Directions for this task: From the data below, set down exactly the lines between the one holding "C7: 27pF (AGND, n13) -> 27pF (n5, n13)" and the one holding "VR3: 10k (AGND, n5, wiper", inclusive, and no others.

Records supplied:
──────────
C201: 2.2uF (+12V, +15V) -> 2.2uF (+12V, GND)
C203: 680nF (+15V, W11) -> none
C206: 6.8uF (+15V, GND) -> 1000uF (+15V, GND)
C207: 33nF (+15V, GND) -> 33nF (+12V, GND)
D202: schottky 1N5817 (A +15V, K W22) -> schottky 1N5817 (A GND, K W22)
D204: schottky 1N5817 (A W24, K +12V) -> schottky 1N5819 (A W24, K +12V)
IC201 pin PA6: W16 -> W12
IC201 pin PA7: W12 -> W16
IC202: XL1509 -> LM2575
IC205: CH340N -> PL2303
──────────
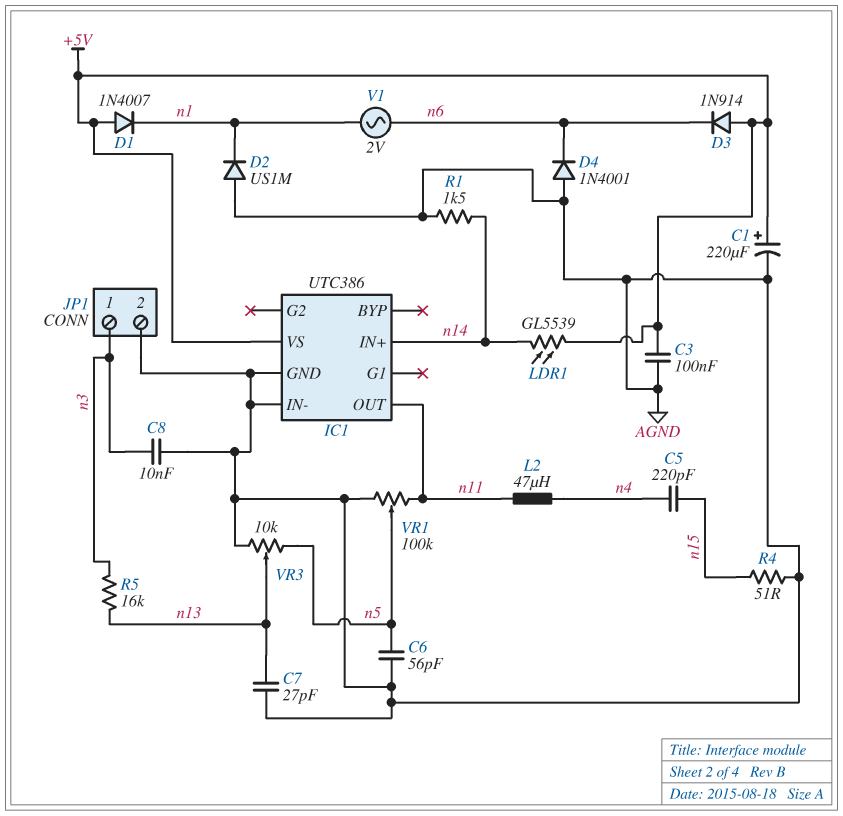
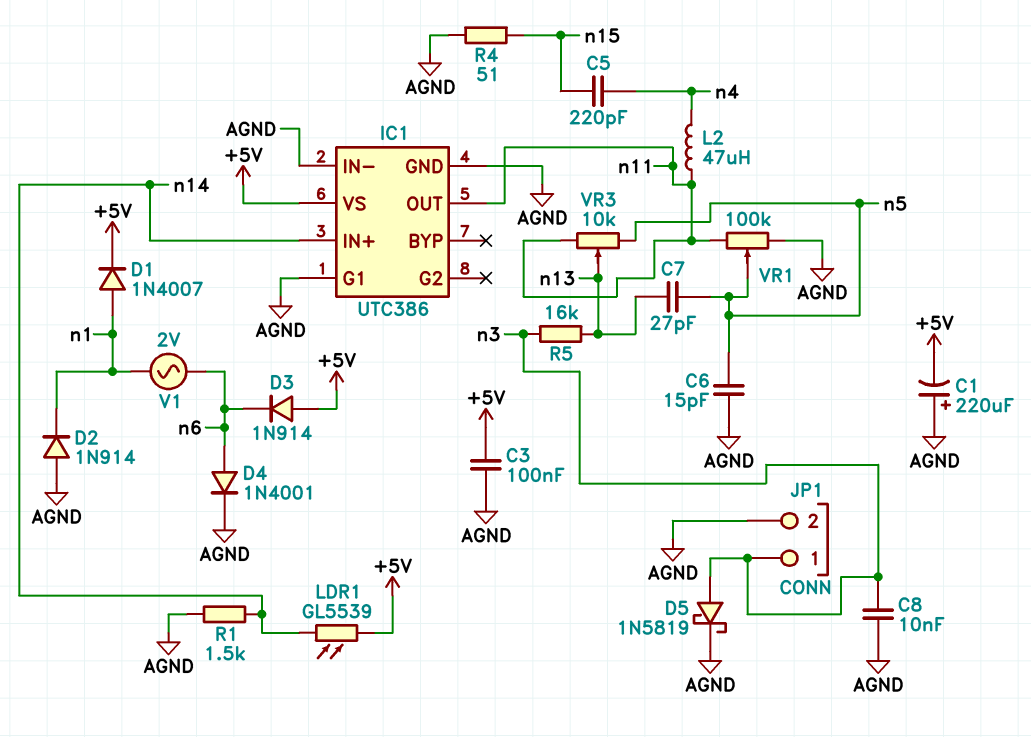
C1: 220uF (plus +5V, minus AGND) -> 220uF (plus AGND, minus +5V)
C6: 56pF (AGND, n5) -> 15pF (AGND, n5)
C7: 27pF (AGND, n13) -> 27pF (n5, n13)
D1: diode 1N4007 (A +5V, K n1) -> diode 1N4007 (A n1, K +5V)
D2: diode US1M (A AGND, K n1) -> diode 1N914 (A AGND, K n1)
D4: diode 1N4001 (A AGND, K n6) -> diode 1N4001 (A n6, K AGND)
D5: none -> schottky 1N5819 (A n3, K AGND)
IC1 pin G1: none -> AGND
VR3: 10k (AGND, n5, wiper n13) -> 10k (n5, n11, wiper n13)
──────────
Output below:
C7: 27pF (AGND, n13) -> 27pF (n5, n13)
D1: diode 1N4007 (A +5V, K n1) -> diode 1N4007 (A n1, K +5V)
D2: diode US1M (A AGND, K n1) -> diode 1N914 (A AGND, K n1)
D4: diode 1N4001 (A AGND, K n6) -> diode 1N4001 (A n6, K AGND)
D5: none -> schottky 1N5819 (A n3, K AGND)
IC1 pin G1: none -> AGND
VR3: 10k (AGND, n5, wiper n13) -> 10k (n5, n11, wiper n13)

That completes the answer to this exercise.